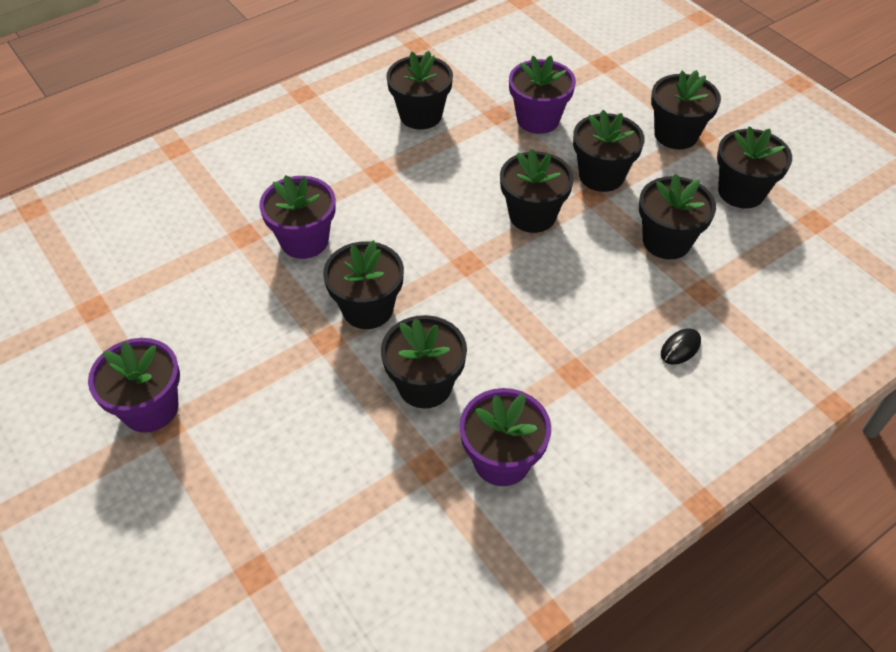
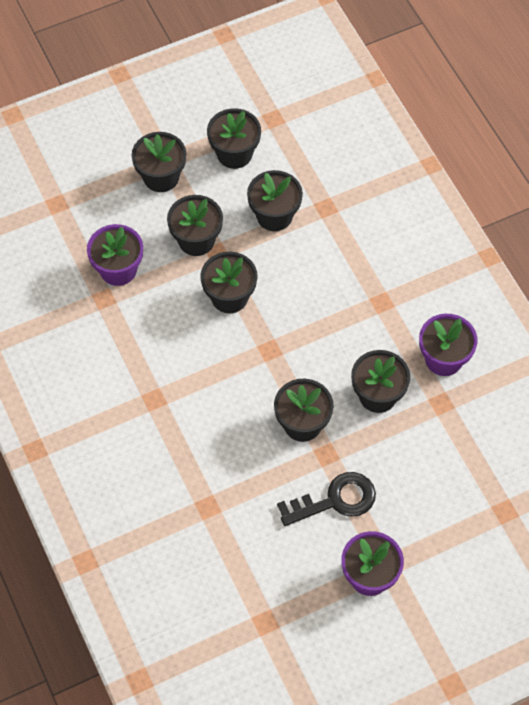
camera: 80 degrees left, 10 degrees up
purple flower pot [259,175,336,259] -> none
black flower pot [386,51,453,129] -> none
black mouse [661,328,701,365] -> none
none -> black key [277,472,376,526]

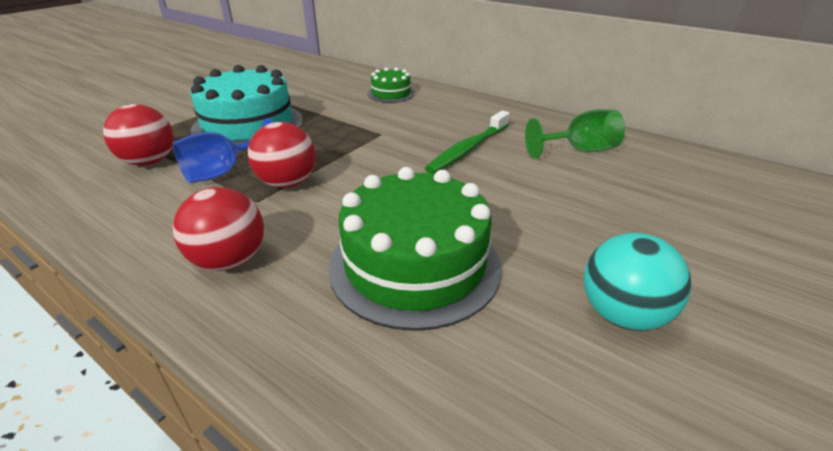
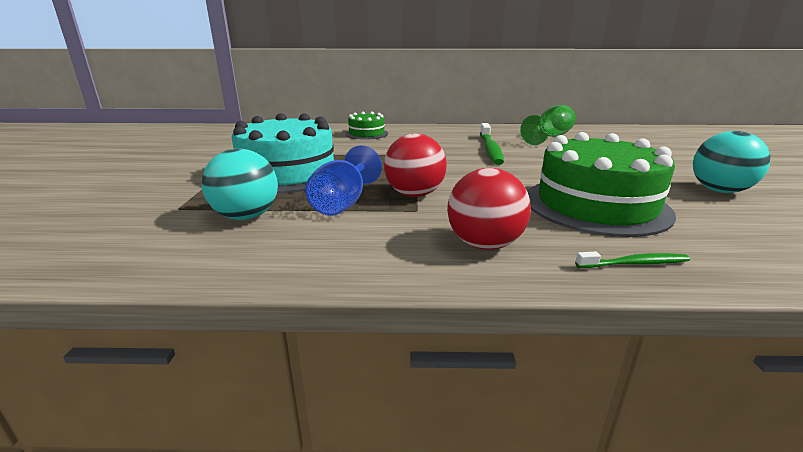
camera: 35 degrees left, 10 degrees down
red ball [103,104,174,166] -> turquoise ball [202,148,278,220]
none -> green toothbrush [575,251,690,268]

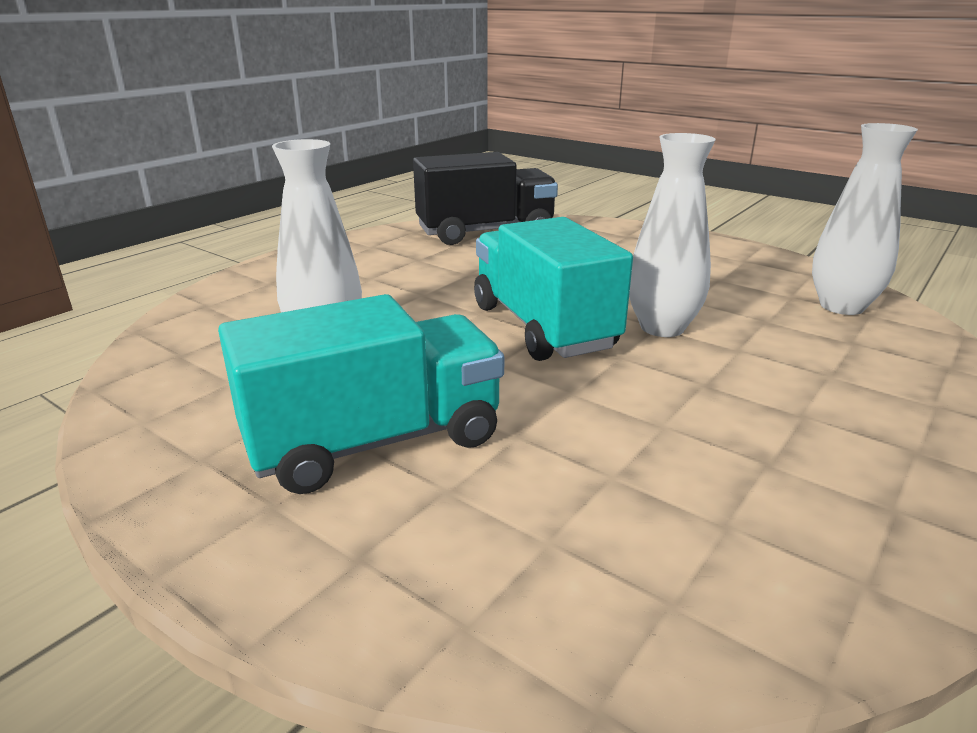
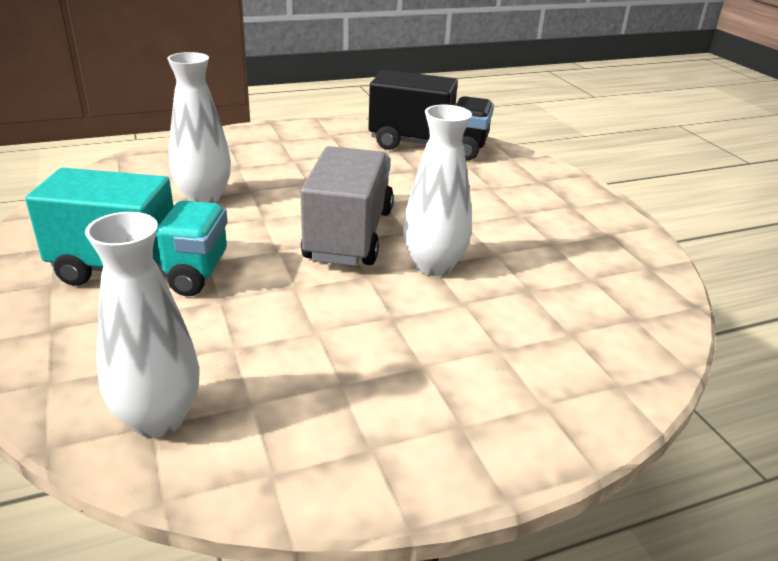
camera: 30 degrees right, 5 degrees up
turquoise truck [474,217,633,361] -> grey truck [300,146,394,266]
white vase [812,123,918,315] -> white vase moved to [85,212,200,438]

###

• **About this exercise**: From the line with "red ball [103,104,174,166]" to the final line of the records, inclusive, set down the lines exactly and add nothing; leave every picture out.

• **Answer space**:
red ball [103,104,174,166] -> turquoise ball [202,148,278,220]
none -> green toothbrush [575,251,690,268]

camera: 30 degrees right, 5 degrees up
turquoise truck [474,217,633,361] -> grey truck [300,146,394,266]
white vase [812,123,918,315] -> white vase moved to [85,212,200,438]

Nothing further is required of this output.